TASK PROMPT
The line containing "TOF3 pin GND: GND -> 3V3" and every line after it to the end of the records: set those down exactly, without any pictures.

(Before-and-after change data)
********

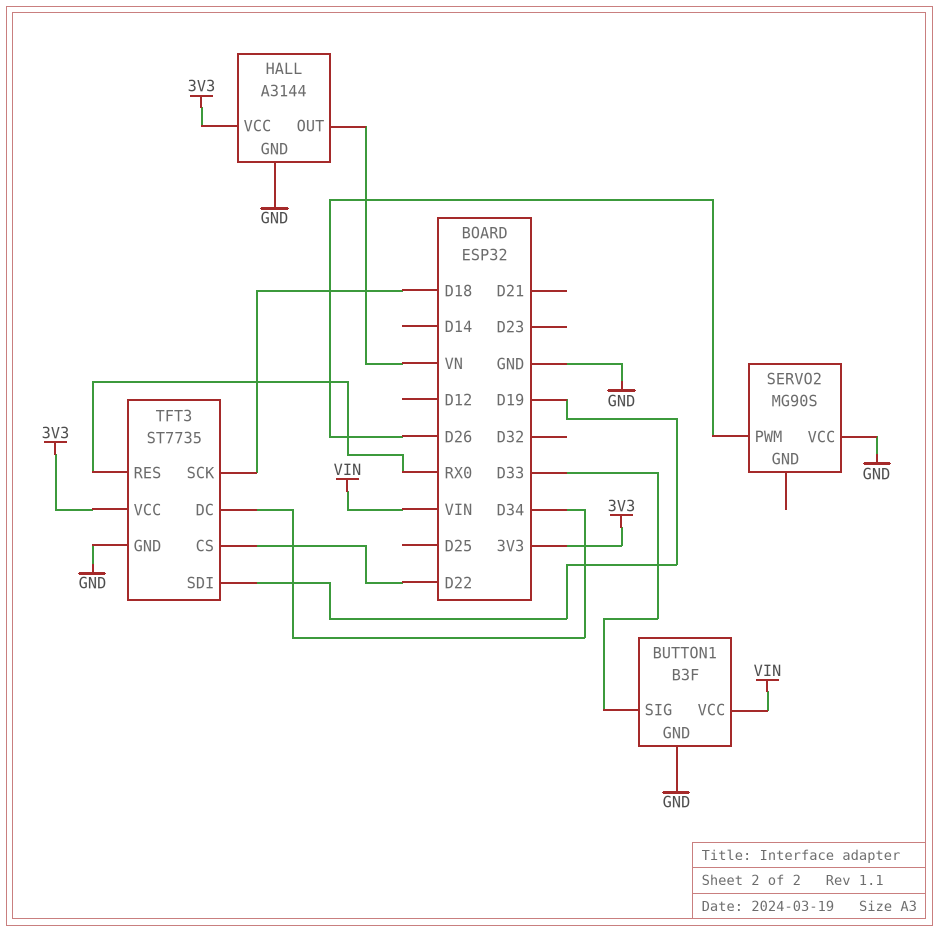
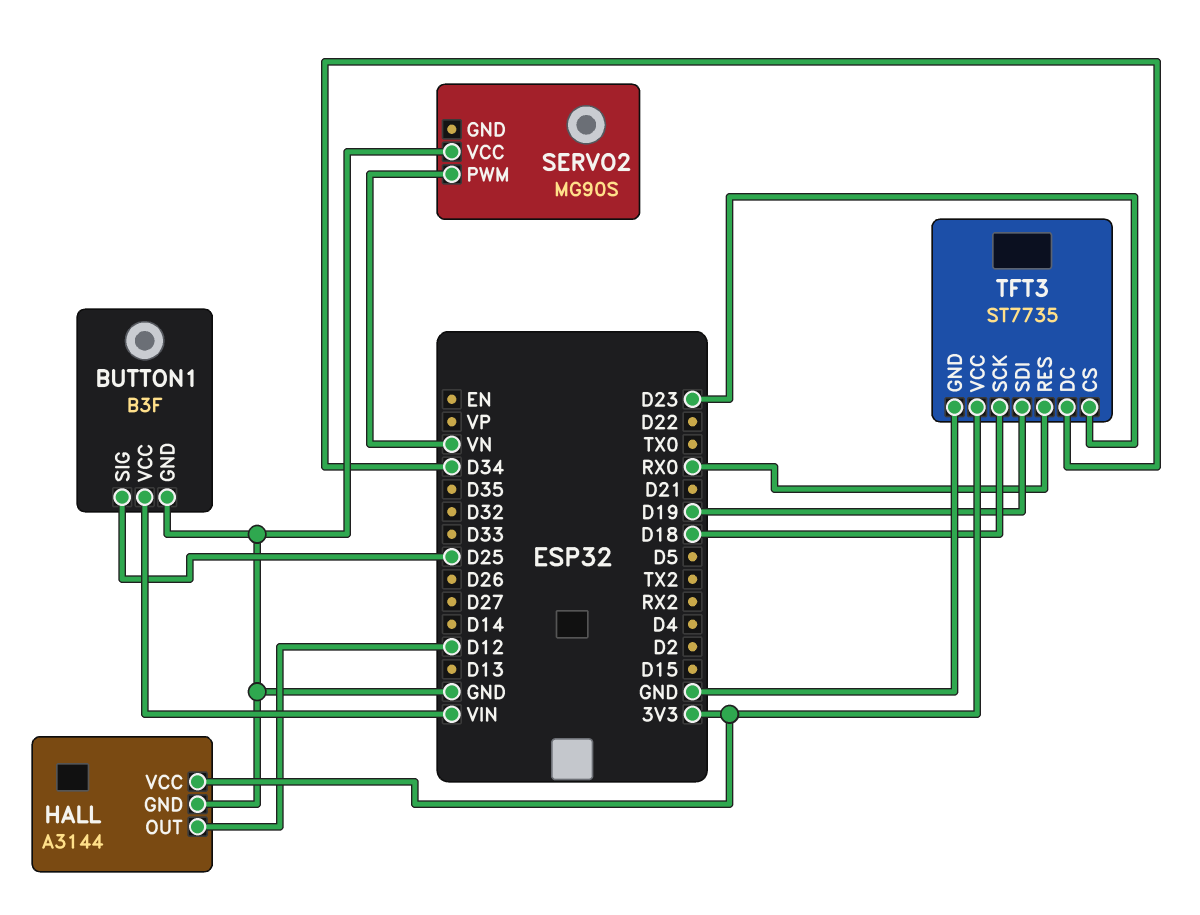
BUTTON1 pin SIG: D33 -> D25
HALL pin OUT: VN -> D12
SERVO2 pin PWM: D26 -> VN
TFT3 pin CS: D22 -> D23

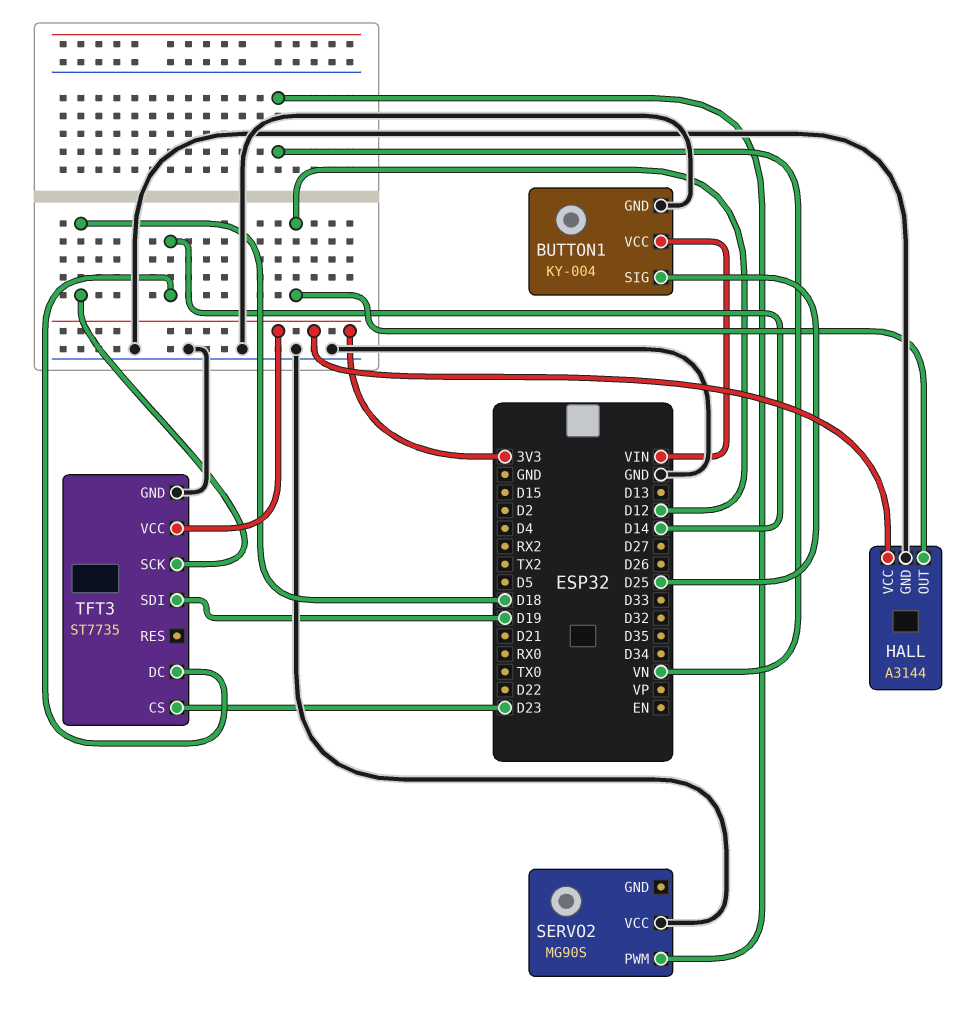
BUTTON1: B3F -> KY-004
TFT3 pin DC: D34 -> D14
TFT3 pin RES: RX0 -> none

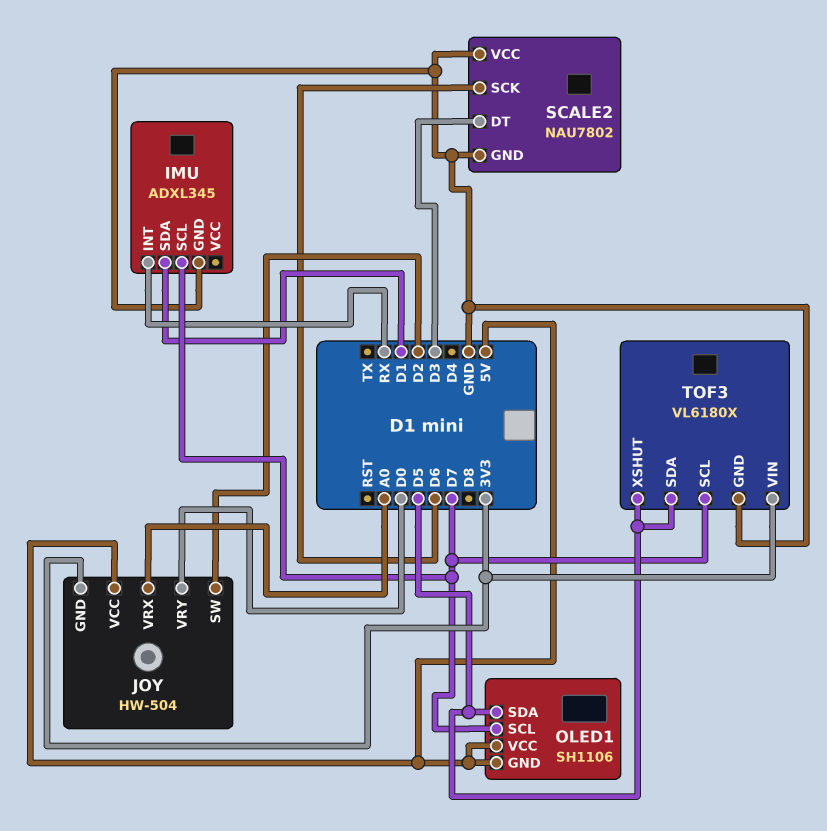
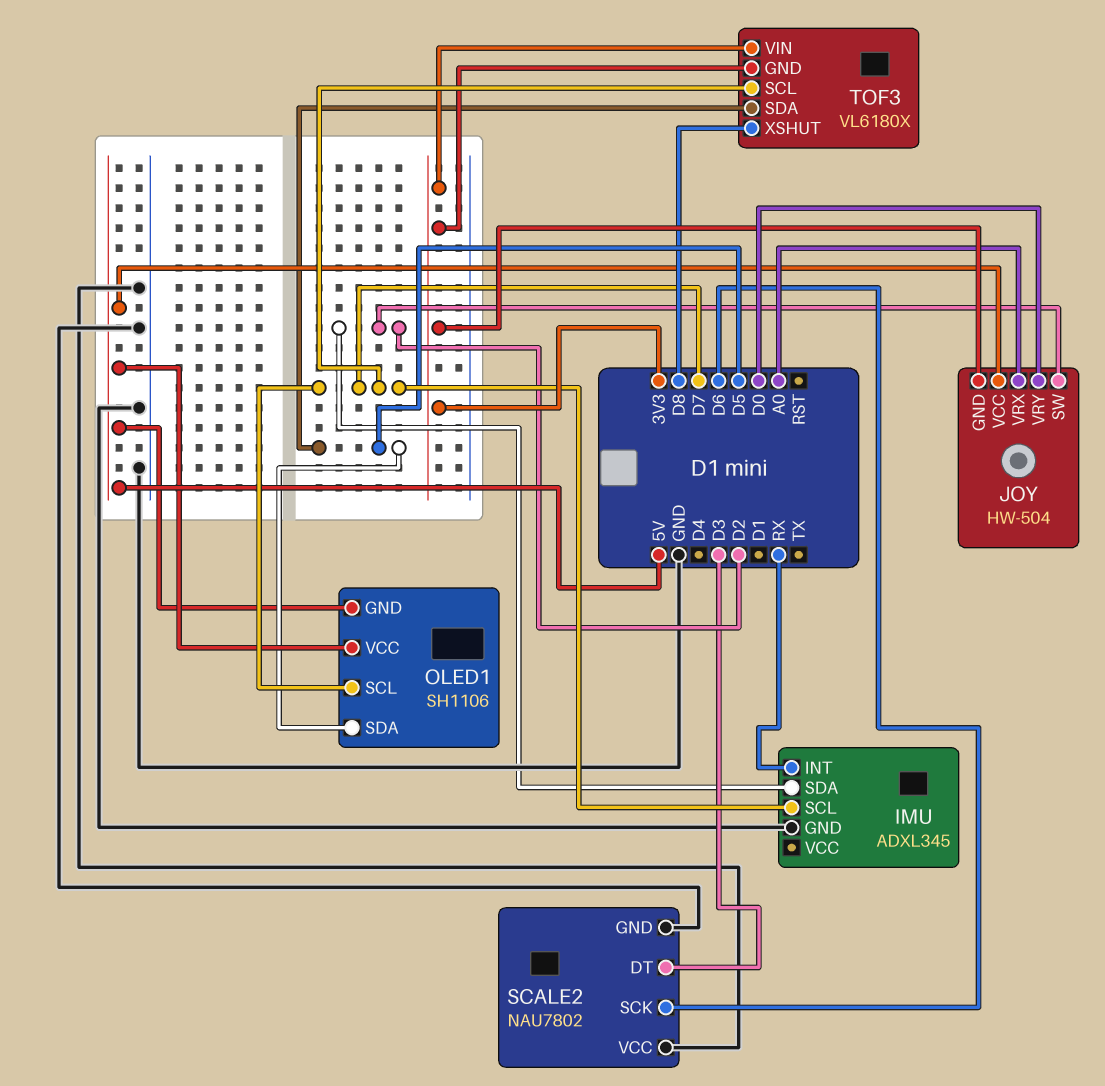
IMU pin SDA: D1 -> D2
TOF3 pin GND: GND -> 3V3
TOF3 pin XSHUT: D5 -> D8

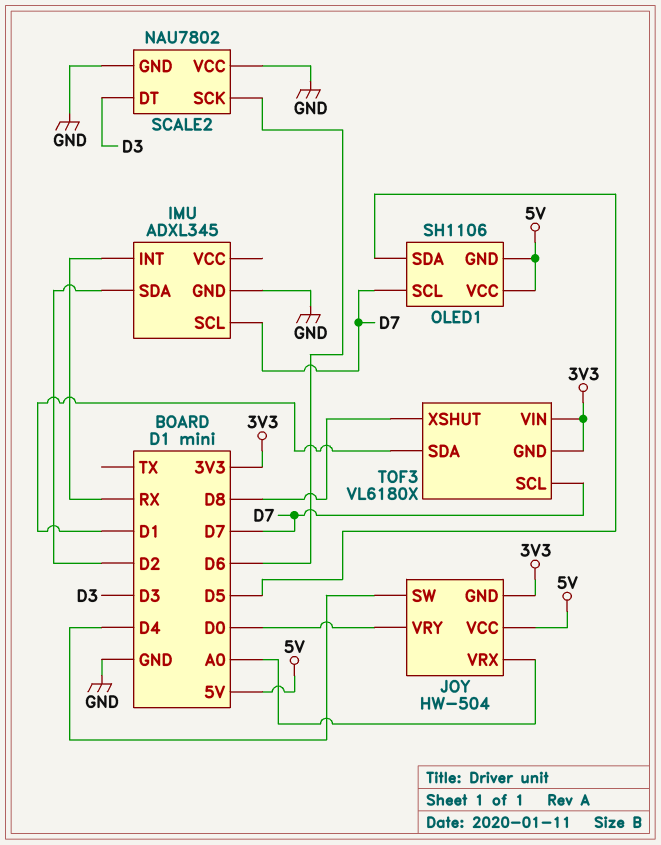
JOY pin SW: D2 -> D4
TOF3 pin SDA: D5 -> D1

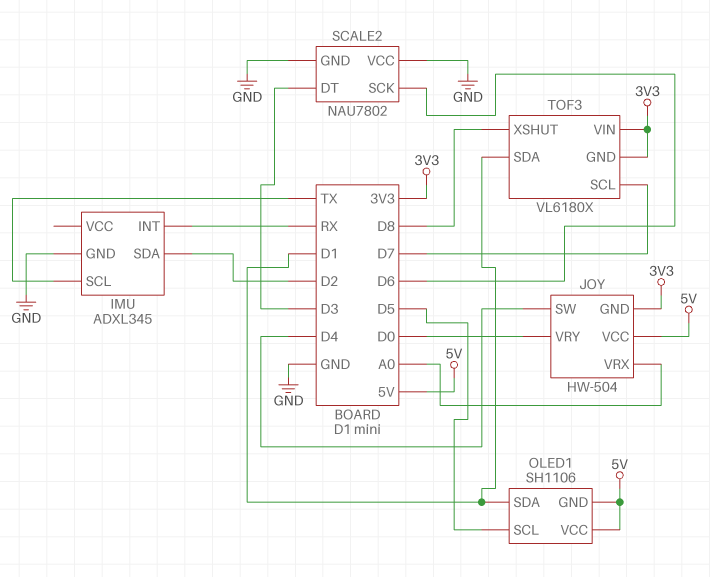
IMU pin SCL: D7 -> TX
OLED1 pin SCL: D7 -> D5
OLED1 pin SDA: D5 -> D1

********

FINAL ANSWER
TOF3 pin GND: GND -> 3V3
TOF3 pin XSHUT: D5 -> D8

JOY pin SW: D2 -> D4
TOF3 pin SDA: D5 -> D1

IMU pin SCL: D7 -> TX
OLED1 pin SCL: D7 -> D5
OLED1 pin SDA: D5 -> D1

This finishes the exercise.